▶ **EXERCISE BRIEF**: With the line containing "C111: 6.8nF (AGND, CV) -> 100nF (AGND, CV)" as the start and the line containing "R4: 22k (+9V, X3) -> 1.5k (+9V, X3)" as the end, transcribe that span of the entries below exactly, including both.

▶ **DATASET**:
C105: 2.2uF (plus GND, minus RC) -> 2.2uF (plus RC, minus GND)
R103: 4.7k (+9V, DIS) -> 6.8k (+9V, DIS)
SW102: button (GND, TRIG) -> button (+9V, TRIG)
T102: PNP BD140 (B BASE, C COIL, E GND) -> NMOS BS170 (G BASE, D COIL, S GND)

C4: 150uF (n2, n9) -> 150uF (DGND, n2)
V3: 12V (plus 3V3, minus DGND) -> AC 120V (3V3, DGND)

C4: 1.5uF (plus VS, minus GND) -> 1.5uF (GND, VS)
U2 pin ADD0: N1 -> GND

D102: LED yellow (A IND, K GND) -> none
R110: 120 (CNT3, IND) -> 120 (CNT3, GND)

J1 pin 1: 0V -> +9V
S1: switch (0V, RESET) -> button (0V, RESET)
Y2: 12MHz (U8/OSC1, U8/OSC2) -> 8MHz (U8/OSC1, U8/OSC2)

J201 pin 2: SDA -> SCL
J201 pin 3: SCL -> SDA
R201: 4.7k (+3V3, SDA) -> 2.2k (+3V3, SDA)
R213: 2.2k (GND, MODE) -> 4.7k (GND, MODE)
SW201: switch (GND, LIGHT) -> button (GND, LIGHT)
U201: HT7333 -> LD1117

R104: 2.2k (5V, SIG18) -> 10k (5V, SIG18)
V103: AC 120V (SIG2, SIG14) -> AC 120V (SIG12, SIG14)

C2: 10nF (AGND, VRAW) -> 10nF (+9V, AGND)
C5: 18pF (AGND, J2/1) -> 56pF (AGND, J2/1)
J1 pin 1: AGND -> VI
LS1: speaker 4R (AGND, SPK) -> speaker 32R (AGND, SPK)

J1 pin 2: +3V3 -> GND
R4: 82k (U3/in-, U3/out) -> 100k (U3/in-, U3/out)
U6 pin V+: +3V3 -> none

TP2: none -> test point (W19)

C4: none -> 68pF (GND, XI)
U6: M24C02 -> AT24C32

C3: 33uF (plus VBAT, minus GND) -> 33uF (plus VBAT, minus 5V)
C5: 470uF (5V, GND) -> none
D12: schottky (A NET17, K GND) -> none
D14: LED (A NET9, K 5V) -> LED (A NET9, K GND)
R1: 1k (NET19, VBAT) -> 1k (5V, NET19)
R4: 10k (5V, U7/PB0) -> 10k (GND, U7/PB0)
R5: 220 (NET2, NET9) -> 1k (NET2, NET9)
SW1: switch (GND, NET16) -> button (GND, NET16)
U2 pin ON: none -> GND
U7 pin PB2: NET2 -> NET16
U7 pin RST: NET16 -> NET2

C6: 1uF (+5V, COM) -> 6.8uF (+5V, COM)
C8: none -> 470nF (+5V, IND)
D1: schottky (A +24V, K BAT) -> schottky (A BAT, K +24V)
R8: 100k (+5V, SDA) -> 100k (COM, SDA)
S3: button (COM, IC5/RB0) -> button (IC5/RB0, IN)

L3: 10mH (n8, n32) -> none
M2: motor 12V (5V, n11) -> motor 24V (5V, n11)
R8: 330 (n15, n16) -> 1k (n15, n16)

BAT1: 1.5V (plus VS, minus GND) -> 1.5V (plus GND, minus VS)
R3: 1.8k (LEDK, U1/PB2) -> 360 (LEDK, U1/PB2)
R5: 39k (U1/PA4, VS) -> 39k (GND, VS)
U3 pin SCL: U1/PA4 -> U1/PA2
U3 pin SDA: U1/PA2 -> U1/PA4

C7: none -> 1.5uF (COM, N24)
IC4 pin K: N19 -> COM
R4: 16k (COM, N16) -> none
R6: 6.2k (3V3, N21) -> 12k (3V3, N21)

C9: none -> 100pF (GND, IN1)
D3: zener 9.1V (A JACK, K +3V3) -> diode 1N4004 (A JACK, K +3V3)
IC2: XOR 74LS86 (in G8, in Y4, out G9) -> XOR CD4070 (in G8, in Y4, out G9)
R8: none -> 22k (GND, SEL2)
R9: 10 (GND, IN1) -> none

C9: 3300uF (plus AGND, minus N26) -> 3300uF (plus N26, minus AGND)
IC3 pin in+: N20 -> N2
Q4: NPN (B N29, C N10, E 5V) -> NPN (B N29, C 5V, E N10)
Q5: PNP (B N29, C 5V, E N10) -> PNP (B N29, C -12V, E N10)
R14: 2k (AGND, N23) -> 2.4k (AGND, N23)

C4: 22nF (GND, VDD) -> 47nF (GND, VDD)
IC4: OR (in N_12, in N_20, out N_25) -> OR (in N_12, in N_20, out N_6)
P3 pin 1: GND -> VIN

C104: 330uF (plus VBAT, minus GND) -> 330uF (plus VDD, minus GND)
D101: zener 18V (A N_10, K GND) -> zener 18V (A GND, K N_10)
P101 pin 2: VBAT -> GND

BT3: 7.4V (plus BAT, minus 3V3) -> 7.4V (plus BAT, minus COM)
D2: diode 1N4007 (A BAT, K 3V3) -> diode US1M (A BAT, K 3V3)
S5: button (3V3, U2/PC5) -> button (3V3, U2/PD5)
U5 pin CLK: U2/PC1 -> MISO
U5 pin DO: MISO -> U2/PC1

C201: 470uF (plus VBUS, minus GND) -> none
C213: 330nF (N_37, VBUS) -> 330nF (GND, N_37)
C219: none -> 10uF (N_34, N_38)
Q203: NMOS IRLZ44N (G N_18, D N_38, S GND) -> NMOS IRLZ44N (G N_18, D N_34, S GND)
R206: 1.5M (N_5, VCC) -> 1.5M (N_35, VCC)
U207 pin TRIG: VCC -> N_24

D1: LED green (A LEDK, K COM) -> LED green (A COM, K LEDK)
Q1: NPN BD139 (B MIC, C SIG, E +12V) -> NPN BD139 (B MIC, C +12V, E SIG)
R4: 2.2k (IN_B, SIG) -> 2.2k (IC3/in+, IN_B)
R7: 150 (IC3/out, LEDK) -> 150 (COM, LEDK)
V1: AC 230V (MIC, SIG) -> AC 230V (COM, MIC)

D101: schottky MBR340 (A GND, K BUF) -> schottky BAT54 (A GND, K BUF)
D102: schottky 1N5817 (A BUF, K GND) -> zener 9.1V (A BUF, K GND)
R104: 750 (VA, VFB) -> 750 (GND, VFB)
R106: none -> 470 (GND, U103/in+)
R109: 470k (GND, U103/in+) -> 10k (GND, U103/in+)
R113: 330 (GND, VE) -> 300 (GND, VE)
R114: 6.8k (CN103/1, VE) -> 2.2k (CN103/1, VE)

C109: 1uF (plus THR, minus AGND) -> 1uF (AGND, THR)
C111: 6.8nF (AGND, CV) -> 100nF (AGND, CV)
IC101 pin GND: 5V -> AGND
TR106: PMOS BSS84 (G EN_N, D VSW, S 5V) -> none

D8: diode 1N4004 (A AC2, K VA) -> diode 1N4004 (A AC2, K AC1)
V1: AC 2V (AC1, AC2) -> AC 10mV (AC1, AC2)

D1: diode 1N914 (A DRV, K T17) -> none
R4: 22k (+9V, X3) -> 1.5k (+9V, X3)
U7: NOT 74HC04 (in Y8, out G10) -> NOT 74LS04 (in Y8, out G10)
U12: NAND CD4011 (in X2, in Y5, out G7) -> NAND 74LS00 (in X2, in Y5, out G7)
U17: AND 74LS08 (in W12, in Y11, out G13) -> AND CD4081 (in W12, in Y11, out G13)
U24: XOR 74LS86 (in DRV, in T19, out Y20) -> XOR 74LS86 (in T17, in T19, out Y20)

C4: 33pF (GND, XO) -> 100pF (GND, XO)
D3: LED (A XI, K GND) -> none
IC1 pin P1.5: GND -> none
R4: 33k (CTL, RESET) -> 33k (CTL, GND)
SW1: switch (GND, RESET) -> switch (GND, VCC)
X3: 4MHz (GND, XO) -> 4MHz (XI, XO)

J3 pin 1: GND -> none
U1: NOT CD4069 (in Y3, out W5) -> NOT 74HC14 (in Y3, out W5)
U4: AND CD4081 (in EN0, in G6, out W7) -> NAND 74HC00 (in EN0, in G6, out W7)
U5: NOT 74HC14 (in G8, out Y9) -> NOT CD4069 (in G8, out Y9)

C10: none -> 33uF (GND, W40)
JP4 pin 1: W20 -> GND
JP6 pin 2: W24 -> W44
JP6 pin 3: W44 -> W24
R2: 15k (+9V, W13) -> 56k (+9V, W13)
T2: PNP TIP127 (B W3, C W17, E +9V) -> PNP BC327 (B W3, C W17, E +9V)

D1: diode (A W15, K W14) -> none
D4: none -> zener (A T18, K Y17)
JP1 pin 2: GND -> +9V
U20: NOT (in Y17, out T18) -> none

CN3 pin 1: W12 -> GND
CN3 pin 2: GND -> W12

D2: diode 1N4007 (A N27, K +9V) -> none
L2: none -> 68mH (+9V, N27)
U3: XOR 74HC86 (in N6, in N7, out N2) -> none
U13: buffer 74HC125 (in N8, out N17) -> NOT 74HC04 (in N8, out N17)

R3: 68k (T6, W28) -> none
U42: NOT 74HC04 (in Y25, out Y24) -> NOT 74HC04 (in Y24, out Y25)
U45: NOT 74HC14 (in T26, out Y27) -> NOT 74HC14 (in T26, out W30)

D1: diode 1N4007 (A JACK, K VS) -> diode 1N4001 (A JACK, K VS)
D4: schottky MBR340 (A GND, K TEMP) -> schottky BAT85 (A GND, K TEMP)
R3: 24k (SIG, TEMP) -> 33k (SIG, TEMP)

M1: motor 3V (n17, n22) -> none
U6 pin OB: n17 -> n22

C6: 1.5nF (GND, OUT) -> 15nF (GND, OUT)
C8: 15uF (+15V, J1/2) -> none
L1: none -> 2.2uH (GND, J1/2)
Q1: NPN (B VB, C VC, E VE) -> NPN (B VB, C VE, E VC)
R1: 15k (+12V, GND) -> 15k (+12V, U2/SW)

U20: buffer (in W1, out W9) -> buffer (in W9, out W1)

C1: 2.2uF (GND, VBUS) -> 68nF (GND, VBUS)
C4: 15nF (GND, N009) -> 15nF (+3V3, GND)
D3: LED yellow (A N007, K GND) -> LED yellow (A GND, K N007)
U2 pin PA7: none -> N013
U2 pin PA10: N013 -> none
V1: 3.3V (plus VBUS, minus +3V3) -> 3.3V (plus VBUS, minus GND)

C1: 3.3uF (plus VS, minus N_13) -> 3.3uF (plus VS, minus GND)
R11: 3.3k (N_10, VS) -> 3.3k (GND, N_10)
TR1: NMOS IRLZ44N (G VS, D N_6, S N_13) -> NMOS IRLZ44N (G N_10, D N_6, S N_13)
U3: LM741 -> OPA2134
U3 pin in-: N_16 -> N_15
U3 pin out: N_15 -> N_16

▶ **EXERCISE OUTPUT**:
C111: 6.8nF (AGND, CV) -> 100nF (AGND, CV)
IC101 pin GND: 5V -> AGND
TR106: PMOS BSS84 (G EN_N, D VSW, S 5V) -> none

D8: diode 1N4004 (A AC2, K VA) -> diode 1N4004 (A AC2, K AC1)
V1: AC 2V (AC1, AC2) -> AC 10mV (AC1, AC2)

D1: diode 1N914 (A DRV, K T17) -> none
R4: 22k (+9V, X3) -> 1.5k (+9V, X3)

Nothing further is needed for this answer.